**Data records**
·····
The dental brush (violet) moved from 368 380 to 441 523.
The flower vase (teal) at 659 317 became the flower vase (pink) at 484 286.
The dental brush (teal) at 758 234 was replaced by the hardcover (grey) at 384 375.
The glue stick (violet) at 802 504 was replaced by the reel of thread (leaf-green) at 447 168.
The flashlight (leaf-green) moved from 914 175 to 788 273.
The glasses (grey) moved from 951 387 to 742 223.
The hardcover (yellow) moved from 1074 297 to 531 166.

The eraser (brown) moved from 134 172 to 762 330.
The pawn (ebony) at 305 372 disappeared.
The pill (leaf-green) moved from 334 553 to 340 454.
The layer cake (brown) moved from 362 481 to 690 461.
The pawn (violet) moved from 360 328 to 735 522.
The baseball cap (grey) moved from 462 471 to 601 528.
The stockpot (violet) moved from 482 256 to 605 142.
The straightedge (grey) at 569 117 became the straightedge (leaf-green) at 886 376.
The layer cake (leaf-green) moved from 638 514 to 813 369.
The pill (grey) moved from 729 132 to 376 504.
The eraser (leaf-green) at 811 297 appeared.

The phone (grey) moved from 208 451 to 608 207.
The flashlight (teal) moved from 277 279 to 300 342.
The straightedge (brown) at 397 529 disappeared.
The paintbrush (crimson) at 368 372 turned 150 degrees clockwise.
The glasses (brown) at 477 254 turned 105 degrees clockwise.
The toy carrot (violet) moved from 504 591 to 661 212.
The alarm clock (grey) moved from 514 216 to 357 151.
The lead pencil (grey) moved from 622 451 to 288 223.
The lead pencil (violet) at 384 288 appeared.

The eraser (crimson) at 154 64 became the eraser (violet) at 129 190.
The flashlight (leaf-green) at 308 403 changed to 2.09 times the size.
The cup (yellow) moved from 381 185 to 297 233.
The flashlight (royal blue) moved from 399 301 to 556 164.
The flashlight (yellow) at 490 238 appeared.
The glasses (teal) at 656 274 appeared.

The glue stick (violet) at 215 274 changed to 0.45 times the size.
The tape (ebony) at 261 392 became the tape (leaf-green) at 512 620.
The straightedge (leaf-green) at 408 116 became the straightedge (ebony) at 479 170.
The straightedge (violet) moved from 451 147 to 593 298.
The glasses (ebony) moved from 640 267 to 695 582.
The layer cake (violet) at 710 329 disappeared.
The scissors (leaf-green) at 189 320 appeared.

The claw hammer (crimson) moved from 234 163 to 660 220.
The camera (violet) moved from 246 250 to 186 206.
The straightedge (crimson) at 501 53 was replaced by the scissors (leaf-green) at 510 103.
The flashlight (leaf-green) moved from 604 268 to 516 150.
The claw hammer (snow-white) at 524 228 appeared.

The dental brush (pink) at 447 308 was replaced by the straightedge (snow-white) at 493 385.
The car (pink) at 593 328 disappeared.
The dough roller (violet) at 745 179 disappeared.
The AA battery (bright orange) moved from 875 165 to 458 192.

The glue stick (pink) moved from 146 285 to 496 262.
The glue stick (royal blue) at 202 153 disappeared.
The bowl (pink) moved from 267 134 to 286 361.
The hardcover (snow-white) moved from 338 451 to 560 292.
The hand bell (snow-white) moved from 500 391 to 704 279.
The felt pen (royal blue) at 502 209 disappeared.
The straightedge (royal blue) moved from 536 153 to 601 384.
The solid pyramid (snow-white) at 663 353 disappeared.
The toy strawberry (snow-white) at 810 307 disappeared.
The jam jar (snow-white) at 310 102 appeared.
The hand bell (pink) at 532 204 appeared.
·····
All lines above from the one holding "The flower vase (teal)" to the one holding "The glasses (grey)", inclusive, are to be copied exactly; no other line is wanted.

The flower vase (teal) at 659 317 became the flower vase (pink) at 484 286.
The dental brush (teal) at 758 234 was replaced by the hardcover (grey) at 384 375.
The glue stick (violet) at 802 504 was replaced by the reel of thread (leaf-green) at 447 168.
The flashlight (leaf-green) moved from 914 175 to 788 273.
The glasses (grey) moved from 951 387 to 742 223.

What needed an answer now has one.